→ **INFORMATION SUPPLIED**:

■ ■ ■ ■

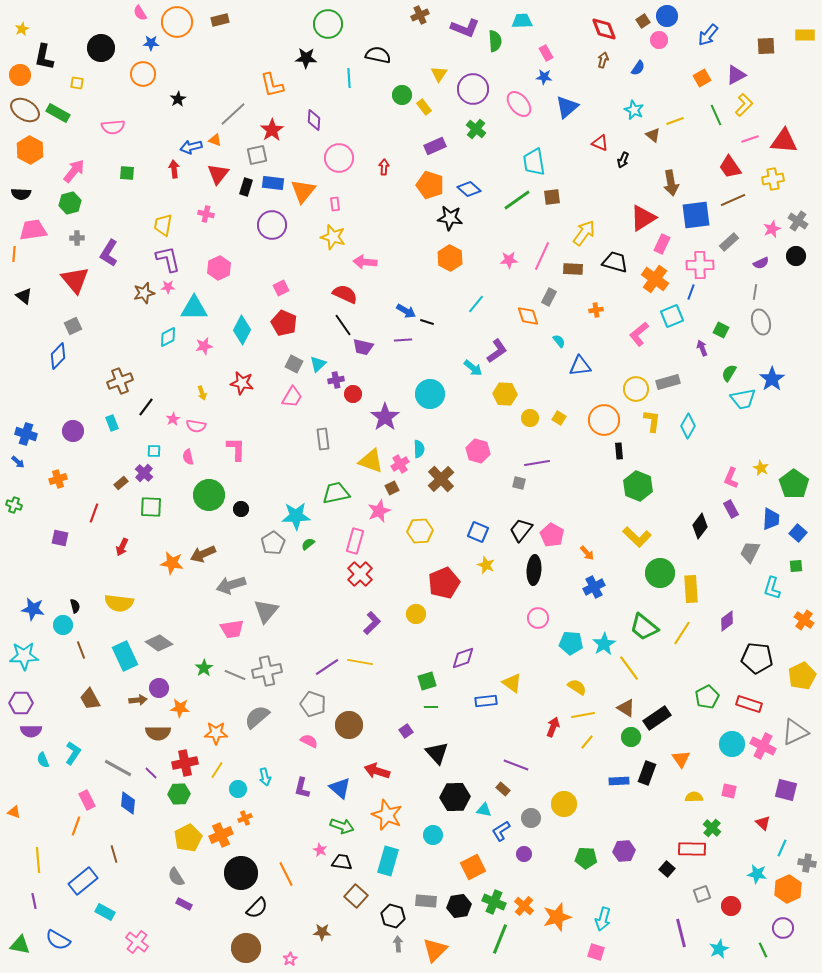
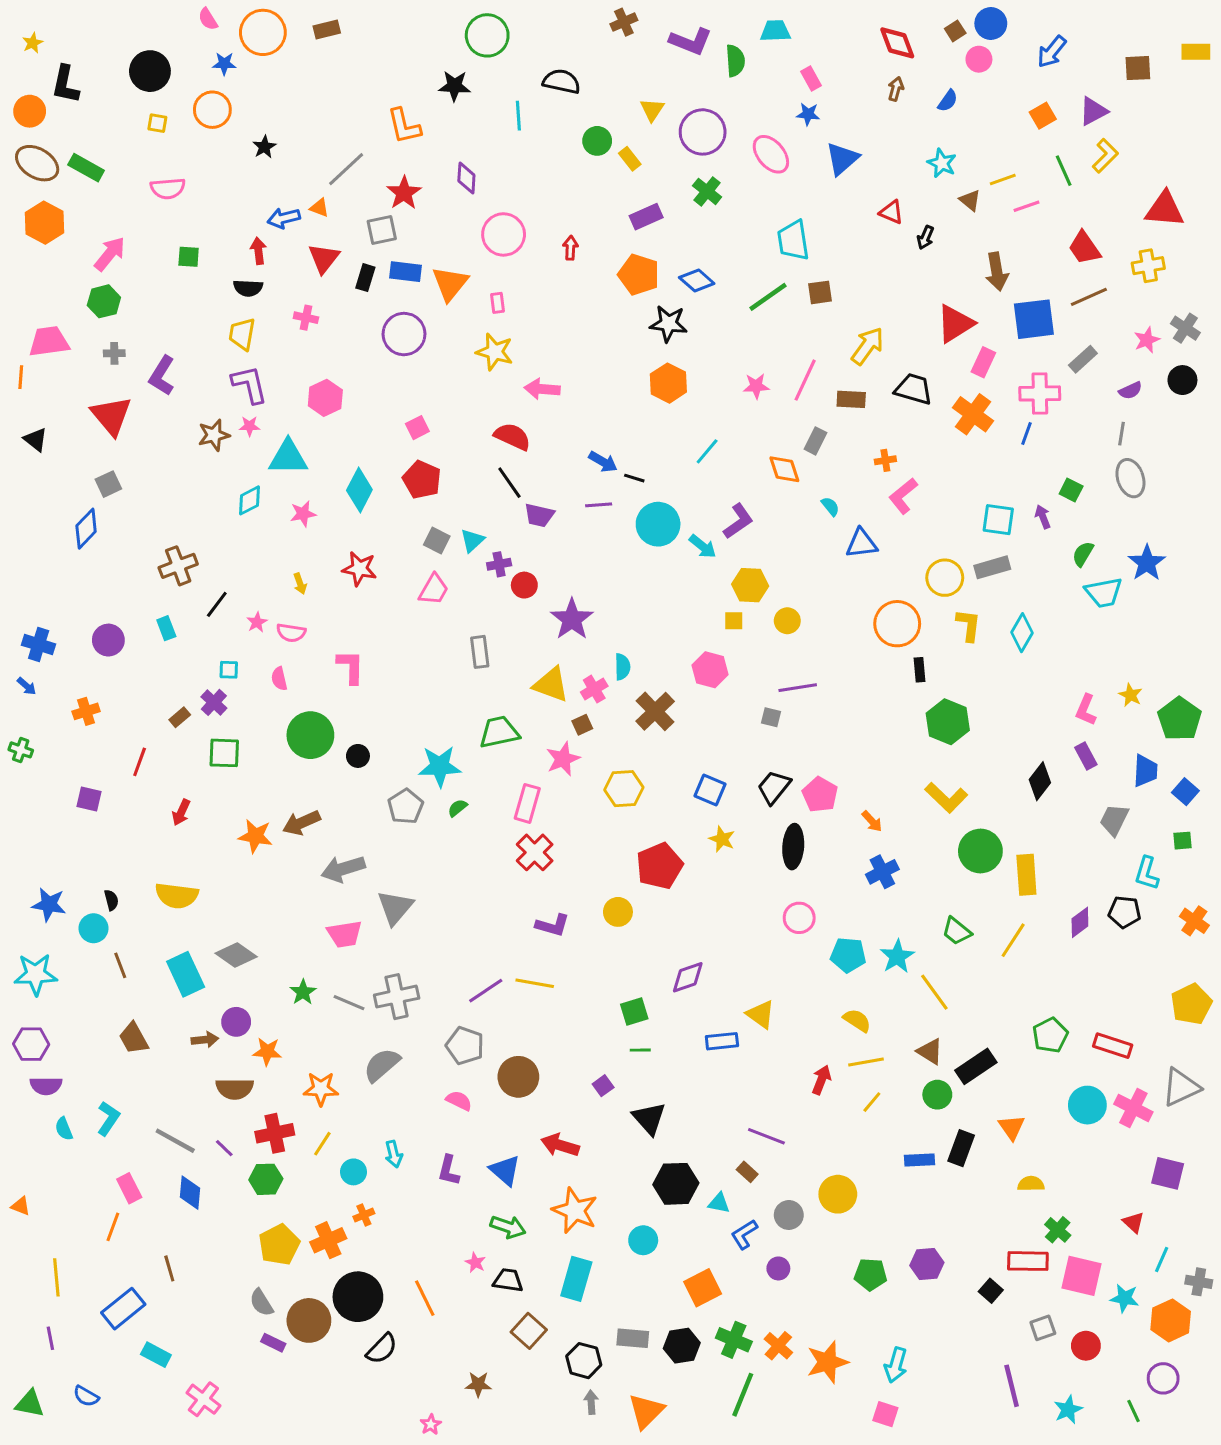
yellow square: (77, 83) -> (157, 123), moved
pink line: (750, 139) -> (1026, 206), moved
black semicircle: (21, 194) -> (248, 288), moved
cyan square: (672, 316) -> (998, 520), moved, turned 30
pink L-shape: (639, 334) -> (903, 496), moved
cyan circle: (430, 394) -> (658, 524), moved
yellow square: (559, 418) -> (734, 621), moved, turned -32
purple L-shape: (372, 623) -> (553, 925), turned 60
green trapezoid: (644, 627) -> (957, 931), size x0.7
black pentagon: (757, 658) -> (1125, 912), moved, size x0.7
pink square: (729, 791) -> (1081, 1276), moved, size x1.8
blue semicircle: (58, 940) -> (86, 1396), size x0.7
brown circle: (246, 948) -> (309, 1320), moved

■ ■ ■ ■

→ **PROMPT**: Your copy must reproduce the entries above in full, without their pictures.

→ **REPLY**:
yellow square: (77, 83) -> (157, 123), moved
pink line: (750, 139) -> (1026, 206), moved
black semicircle: (21, 194) -> (248, 288), moved
cyan square: (672, 316) -> (998, 520), moved, turned 30
pink L-shape: (639, 334) -> (903, 496), moved
cyan circle: (430, 394) -> (658, 524), moved
yellow square: (559, 418) -> (734, 621), moved, turned -32
purple L-shape: (372, 623) -> (553, 925), turned 60
green trapezoid: (644, 627) -> (957, 931), size x0.7
black pentagon: (757, 658) -> (1125, 912), moved, size x0.7
pink square: (729, 791) -> (1081, 1276), moved, size x1.8
blue semicircle: (58, 940) -> (86, 1396), size x0.7
brown circle: (246, 948) -> (309, 1320), moved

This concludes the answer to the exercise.